- _Problem statement_: Look through the data below for the line with "none -> yellow tile G2 level 1" and the line with "cyan slope L3:L5", then output those two and all lines in between, exactly as written.
[Input for this task — start]
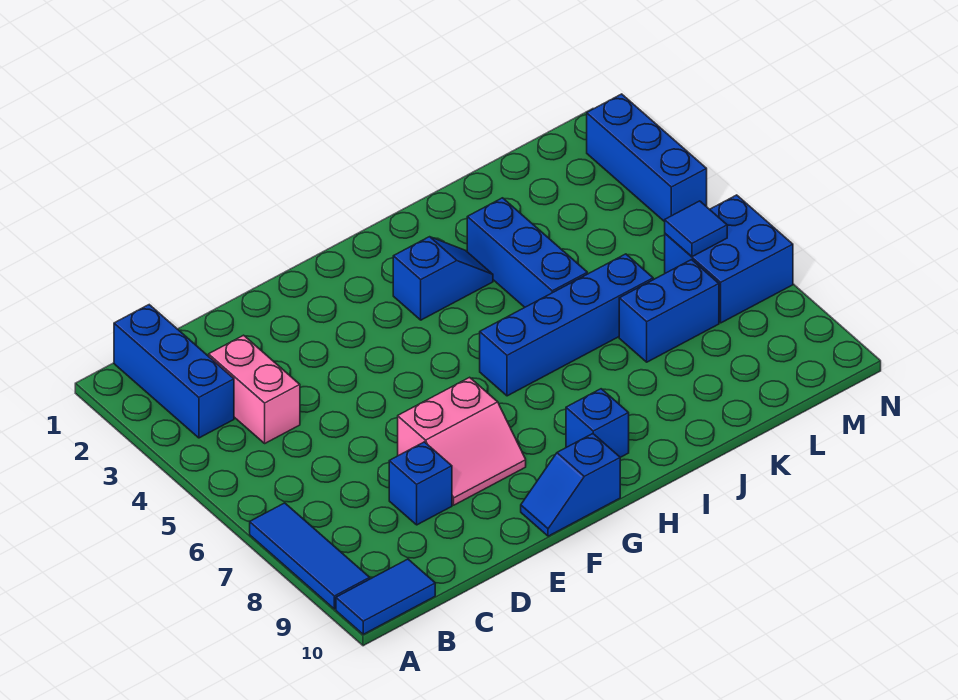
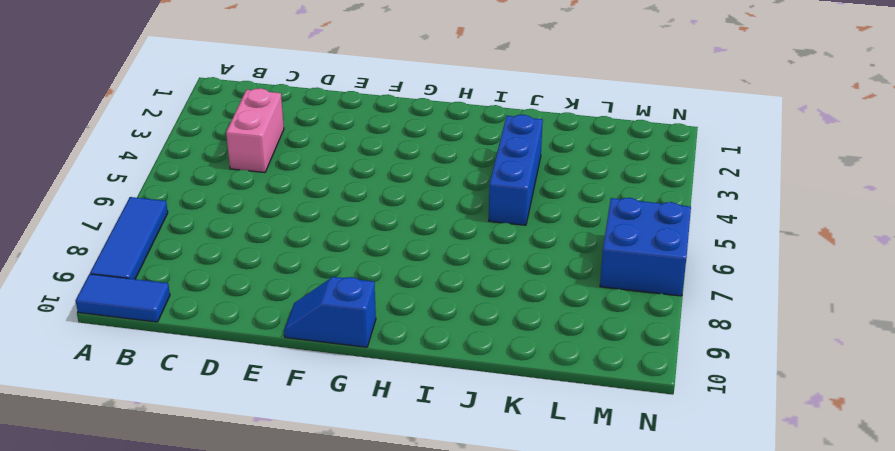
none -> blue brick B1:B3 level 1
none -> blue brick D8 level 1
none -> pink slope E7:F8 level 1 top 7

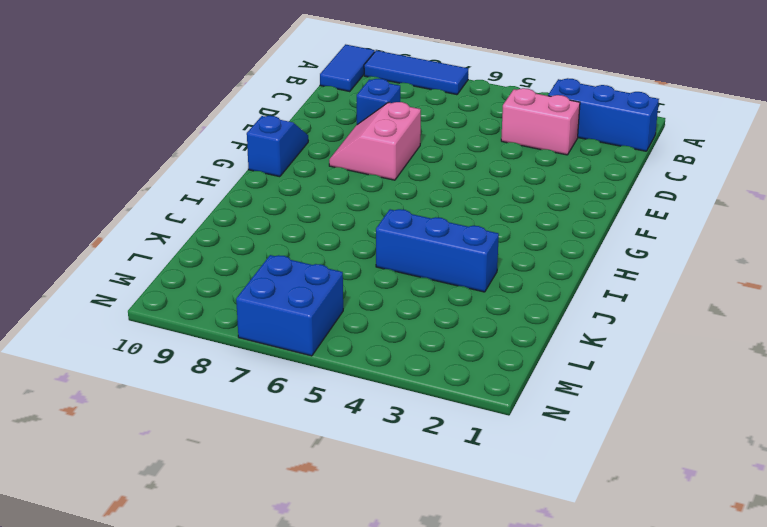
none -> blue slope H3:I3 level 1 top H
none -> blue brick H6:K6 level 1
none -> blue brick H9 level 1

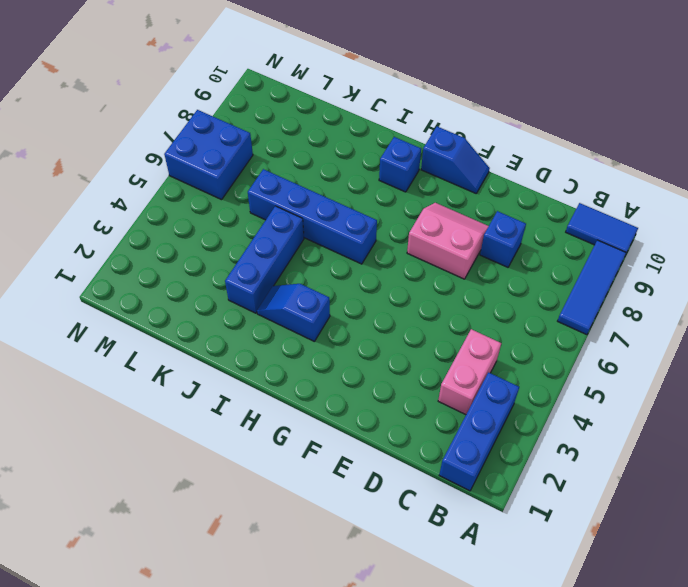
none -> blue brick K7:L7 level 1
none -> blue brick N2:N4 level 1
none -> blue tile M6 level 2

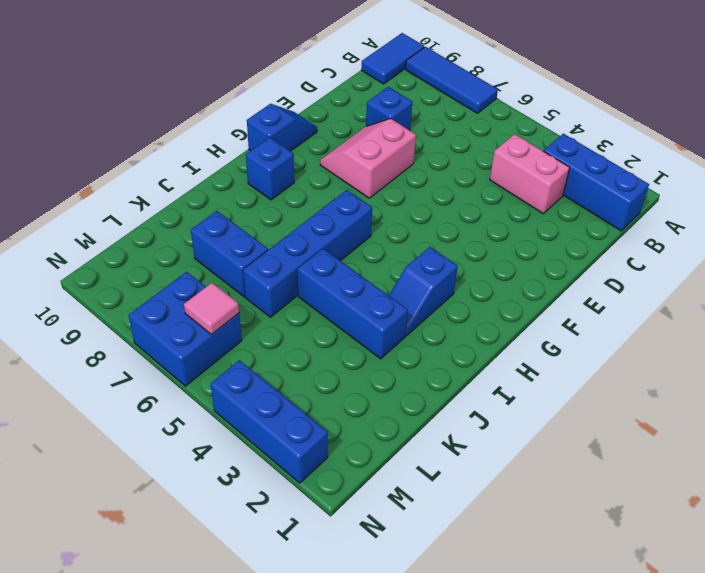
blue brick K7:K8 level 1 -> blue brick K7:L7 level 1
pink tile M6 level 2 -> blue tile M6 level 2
[Input for this task — finish]
[Input for this task — start]
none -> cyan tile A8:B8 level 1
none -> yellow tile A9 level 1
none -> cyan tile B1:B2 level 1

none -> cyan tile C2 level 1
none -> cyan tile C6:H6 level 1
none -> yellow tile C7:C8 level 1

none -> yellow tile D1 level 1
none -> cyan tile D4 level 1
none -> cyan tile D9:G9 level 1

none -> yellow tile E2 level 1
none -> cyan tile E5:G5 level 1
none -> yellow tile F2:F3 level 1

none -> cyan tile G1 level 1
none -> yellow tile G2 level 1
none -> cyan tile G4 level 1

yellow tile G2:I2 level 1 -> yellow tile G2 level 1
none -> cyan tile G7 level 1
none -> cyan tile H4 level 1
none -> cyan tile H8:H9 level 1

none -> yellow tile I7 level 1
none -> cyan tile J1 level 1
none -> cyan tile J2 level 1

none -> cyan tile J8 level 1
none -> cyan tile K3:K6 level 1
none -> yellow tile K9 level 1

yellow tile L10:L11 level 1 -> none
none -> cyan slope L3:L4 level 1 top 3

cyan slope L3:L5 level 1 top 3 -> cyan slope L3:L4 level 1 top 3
[Input for this task — finish]
[Input for this task — start]
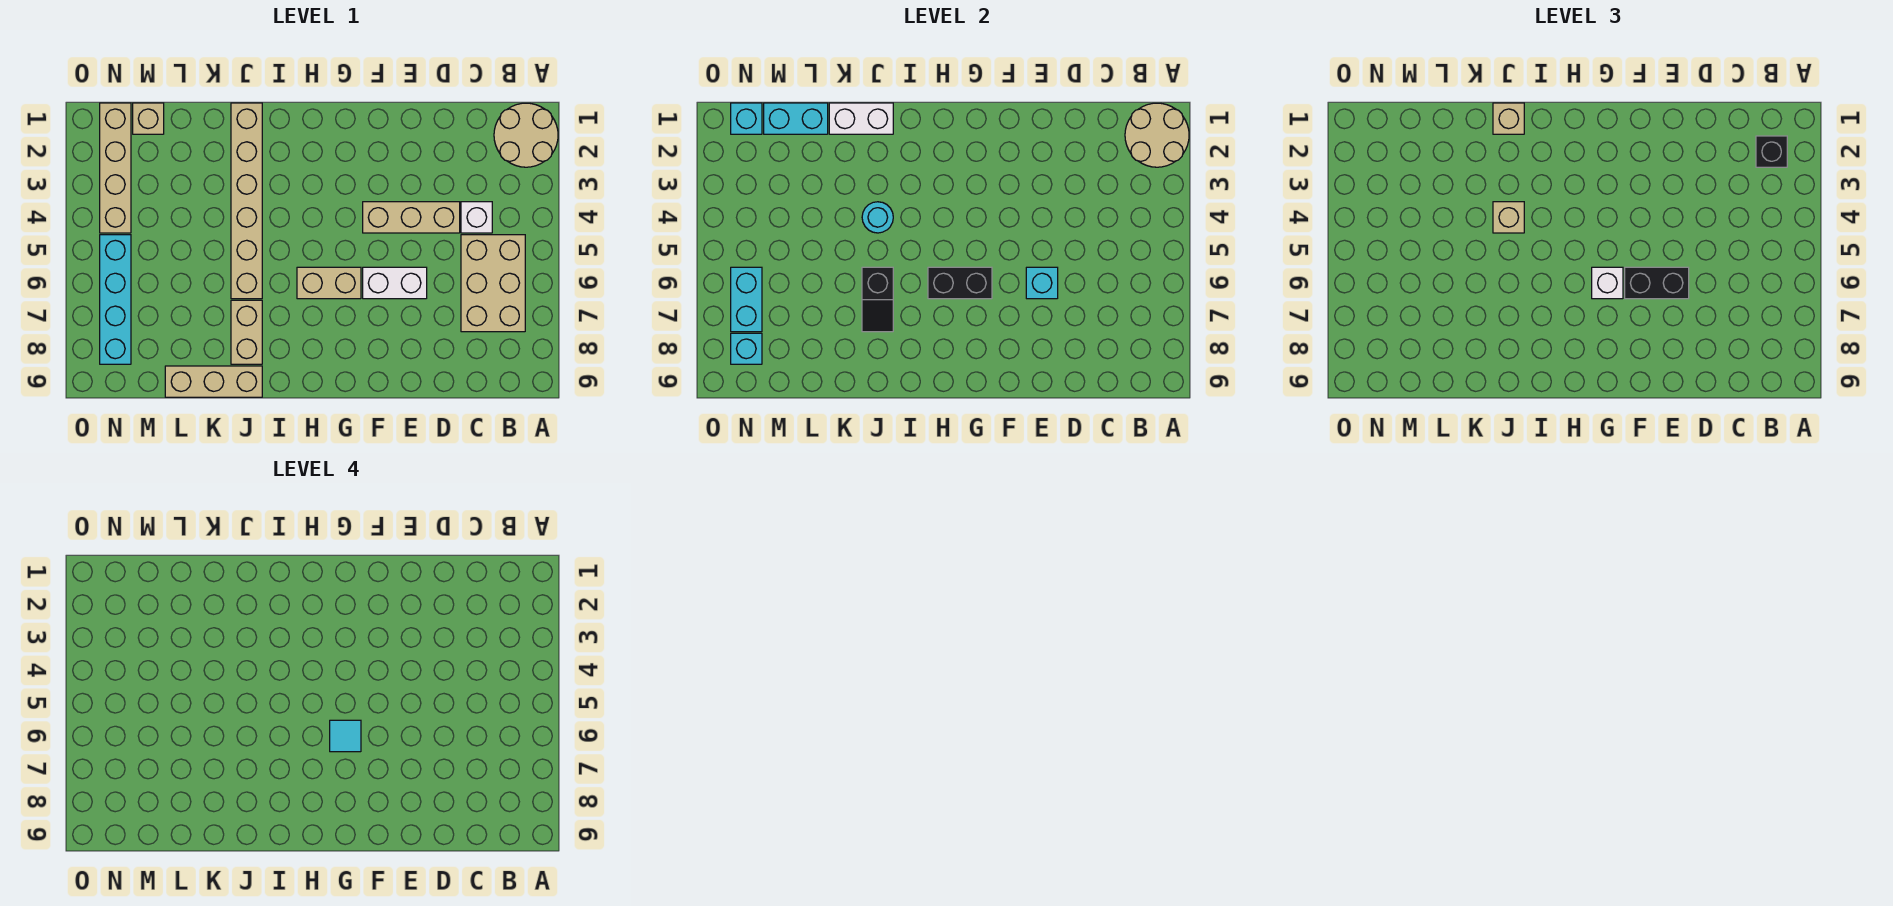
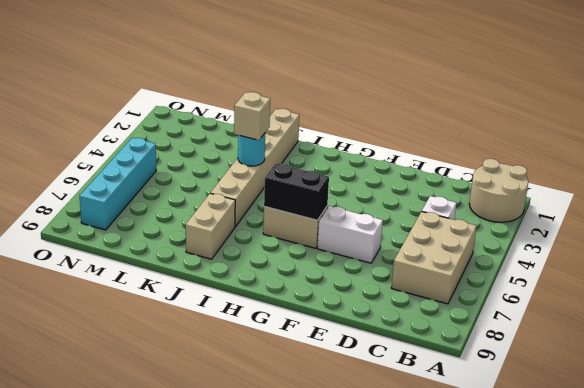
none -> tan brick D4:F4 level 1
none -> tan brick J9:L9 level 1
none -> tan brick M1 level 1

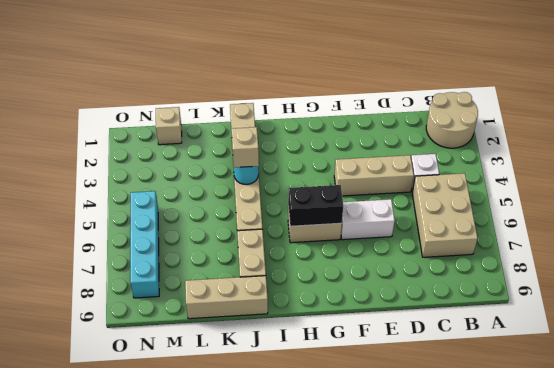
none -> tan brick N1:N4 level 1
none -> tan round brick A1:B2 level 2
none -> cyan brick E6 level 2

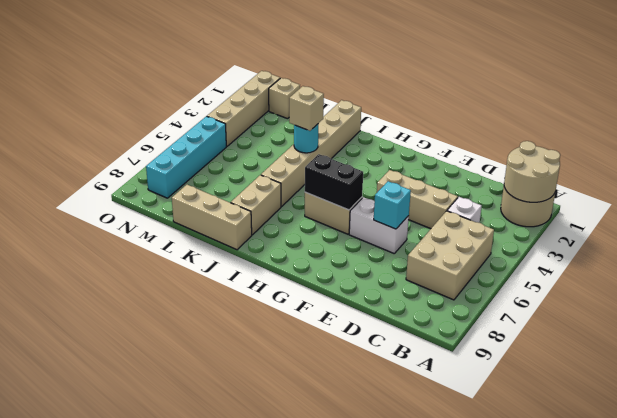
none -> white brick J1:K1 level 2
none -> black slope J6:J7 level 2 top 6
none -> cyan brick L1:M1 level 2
[Input for this task — finish]
- _Task output_:
none -> yellow tile G2 level 1
none -> cyan tile G4 level 1

yellow tile G2:I2 level 1 -> yellow tile G2 level 1
none -> cyan tile G7 level 1
none -> cyan tile H4 level 1
none -> cyan tile H8:H9 level 1

none -> yellow tile I7 level 1
none -> cyan tile J1 level 1
none -> cyan tile J2 level 1

none -> cyan tile J8 level 1
none -> cyan tile K3:K6 level 1
none -> yellow tile K9 level 1

yellow tile L10:L11 level 1 -> none
none -> cyan slope L3:L4 level 1 top 3

cyan slope L3:L5 level 1 top 3 -> cyan slope L3:L4 level 1 top 3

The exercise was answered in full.